* **Exercise**
Copy verbatim the span of lines beginning at the line that contains "HALL pin OUT: D6 -> A4" and ending with the final line of the data. Exclude pictures from the copy.

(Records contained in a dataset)

-- Opening Marker --

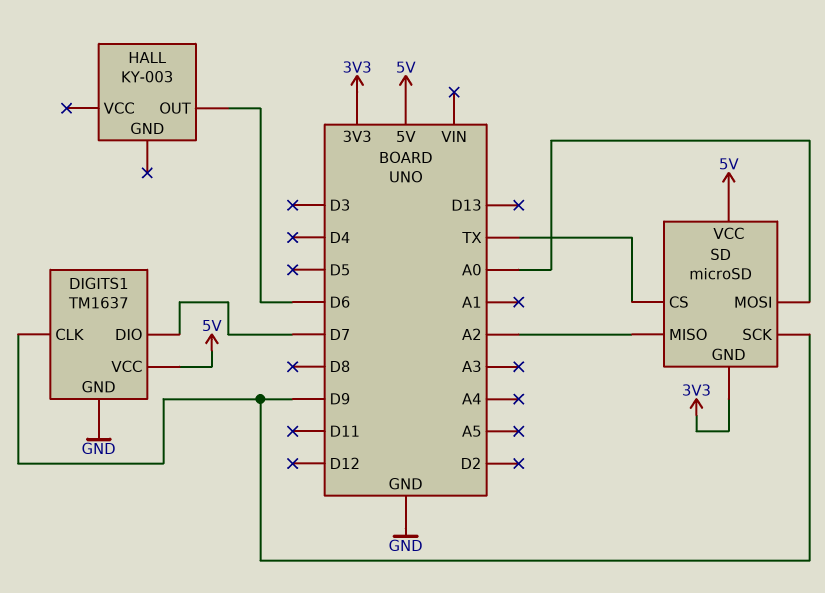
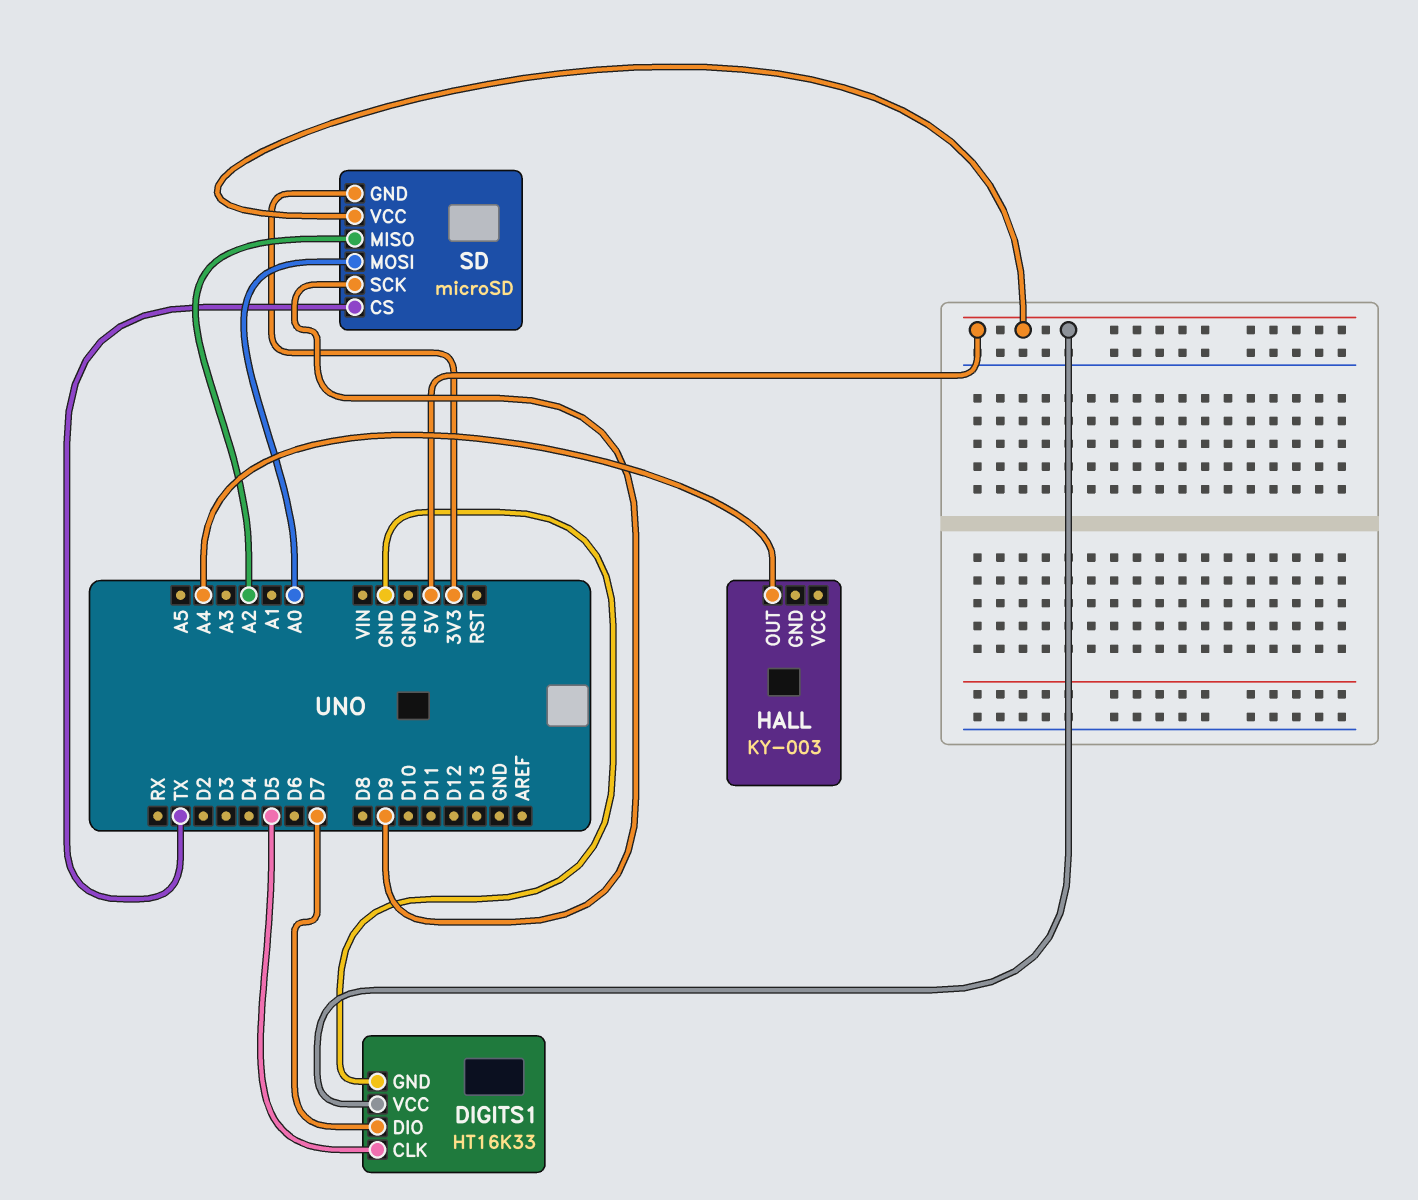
DIGITS1: TM1637 -> HT16K33
DIGITS1 pin CLK: D9 -> D5
HALL pin OUT: D6 -> A4

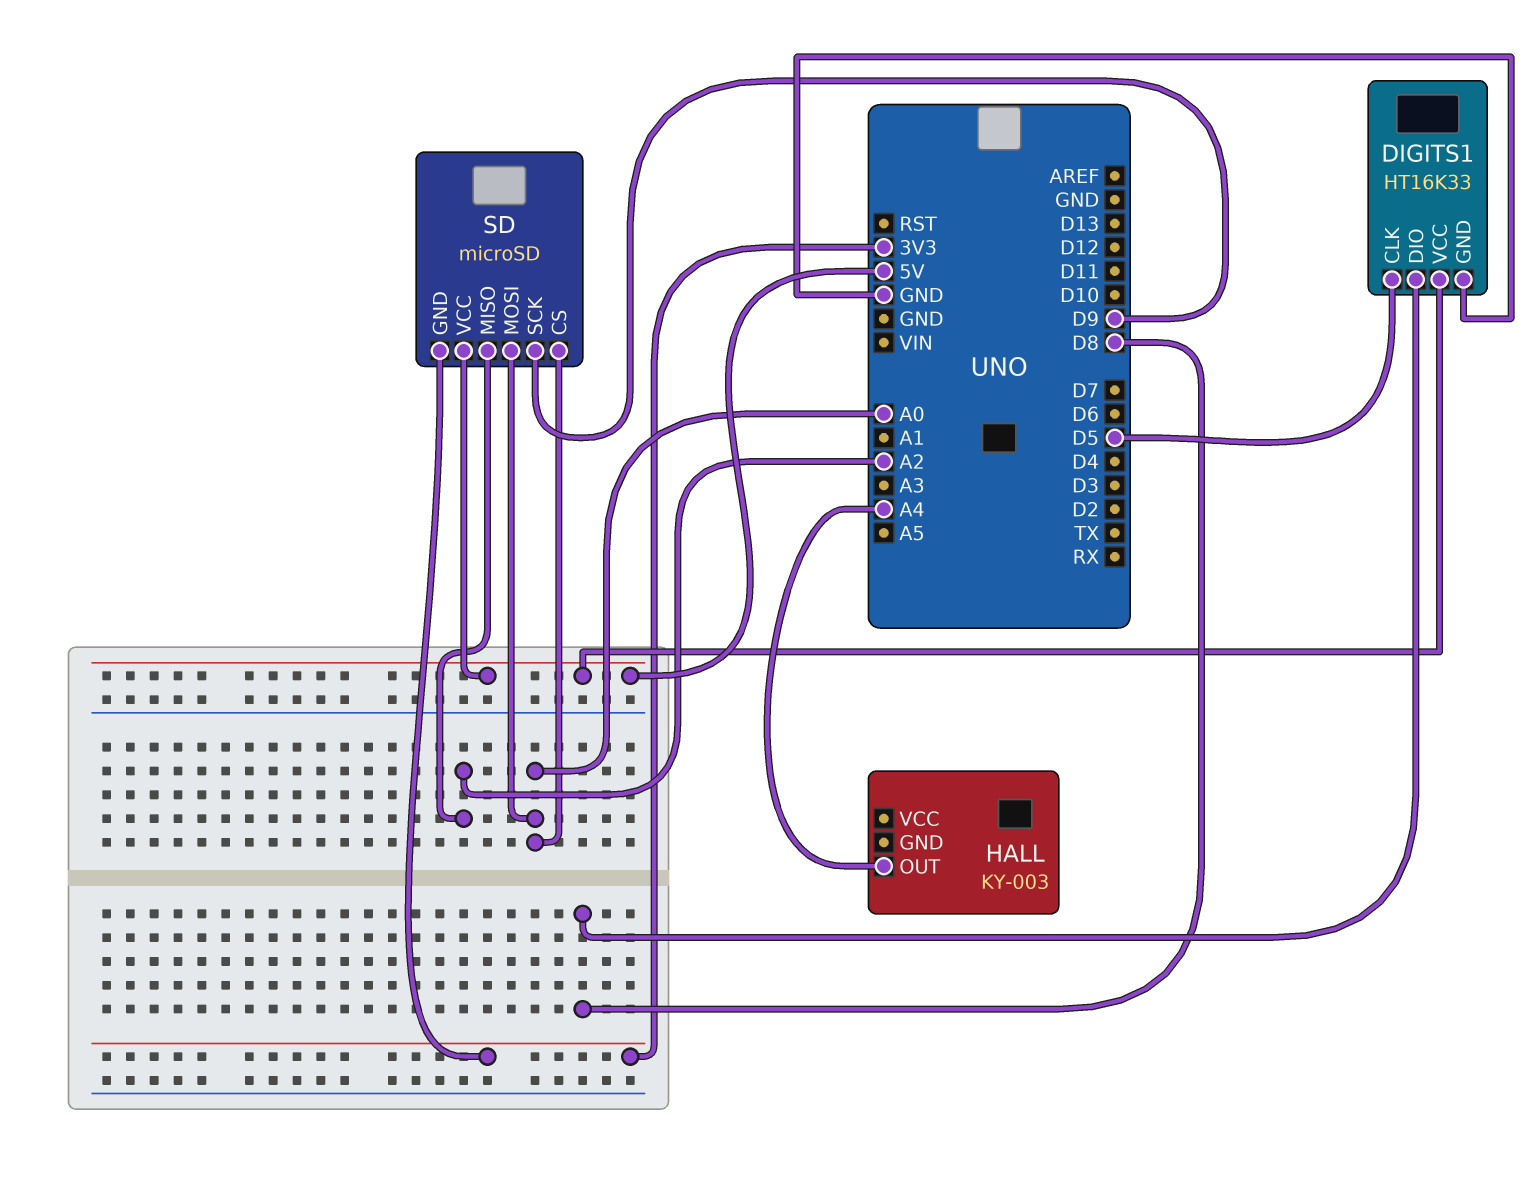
DIGITS1 pin DIO: D7 -> D8
SD pin CS: TX -> A0

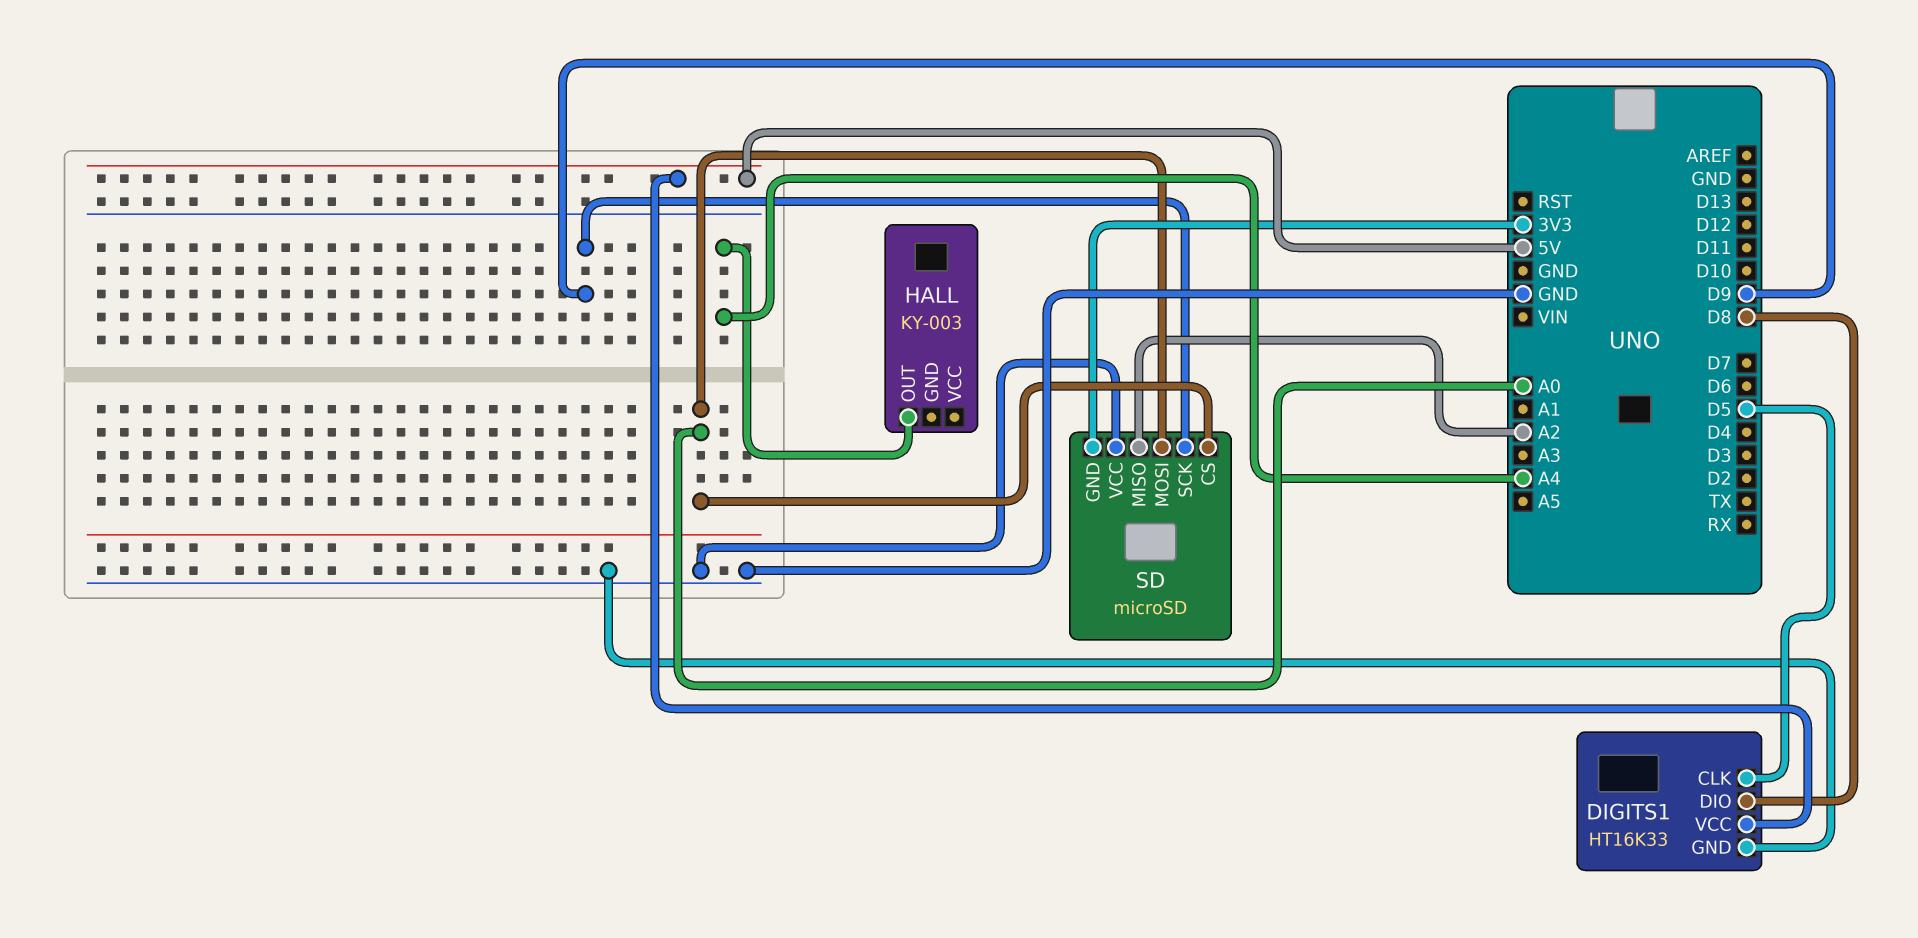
SD pin VCC: 5V -> GND

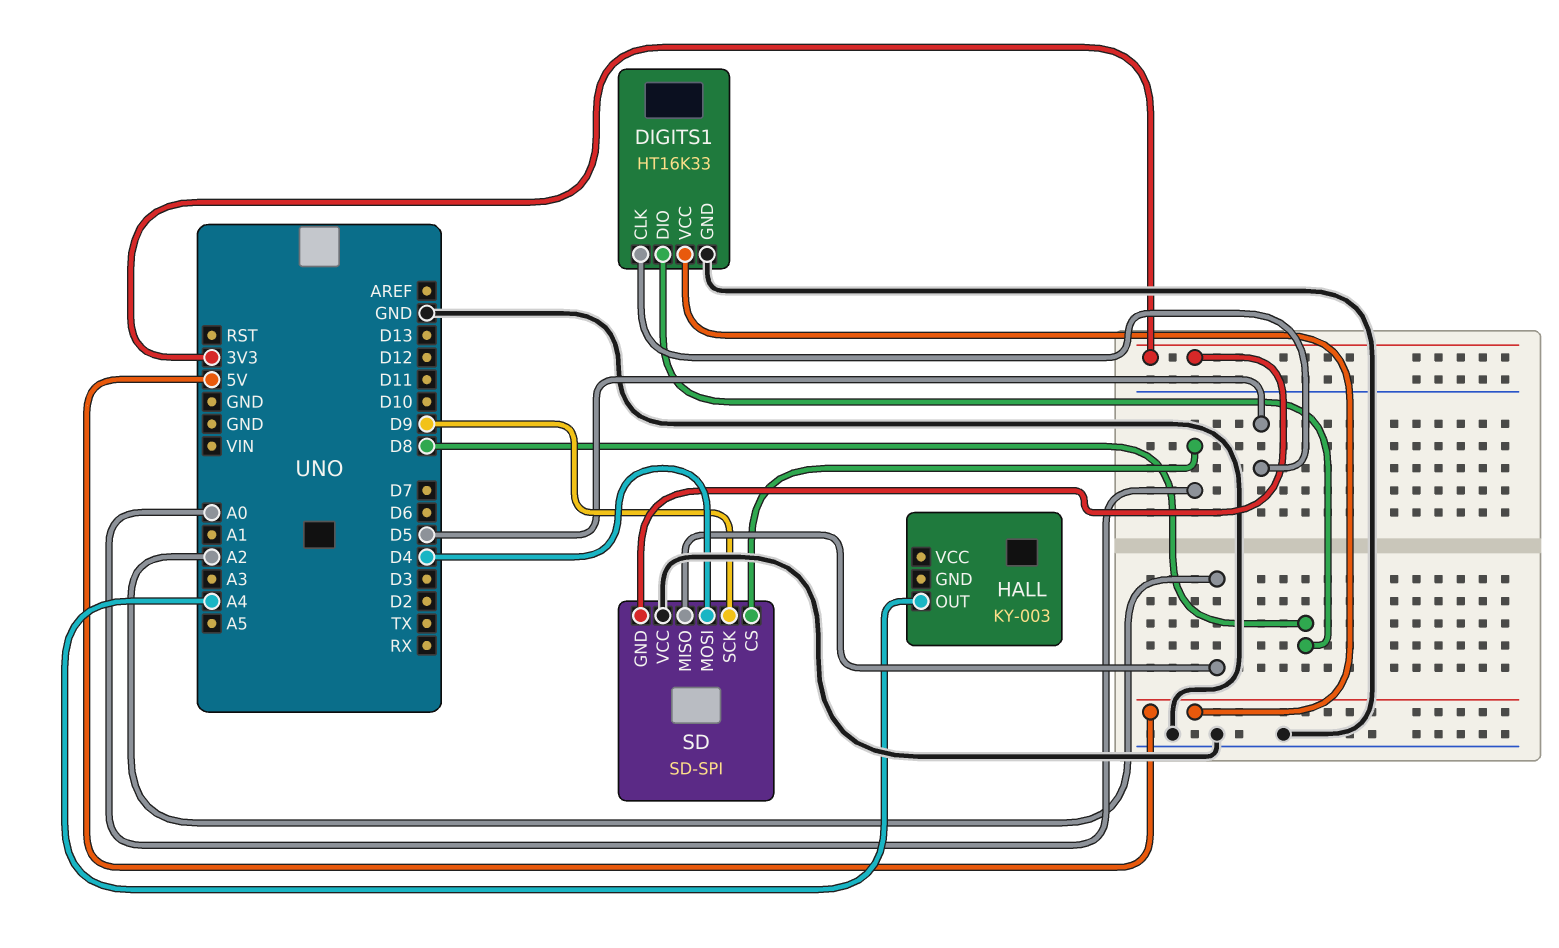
SD: microSD -> SD-SPI
SD pin MOSI: A0 -> D4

-- Closing Marker --

* **Finished task**
HALL pin OUT: D6 -> A4

DIGITS1 pin DIO: D7 -> D8
SD pin CS: TX -> A0

SD pin VCC: 5V -> GND

SD: microSD -> SD-SPI
SD pin MOSI: A0 -> D4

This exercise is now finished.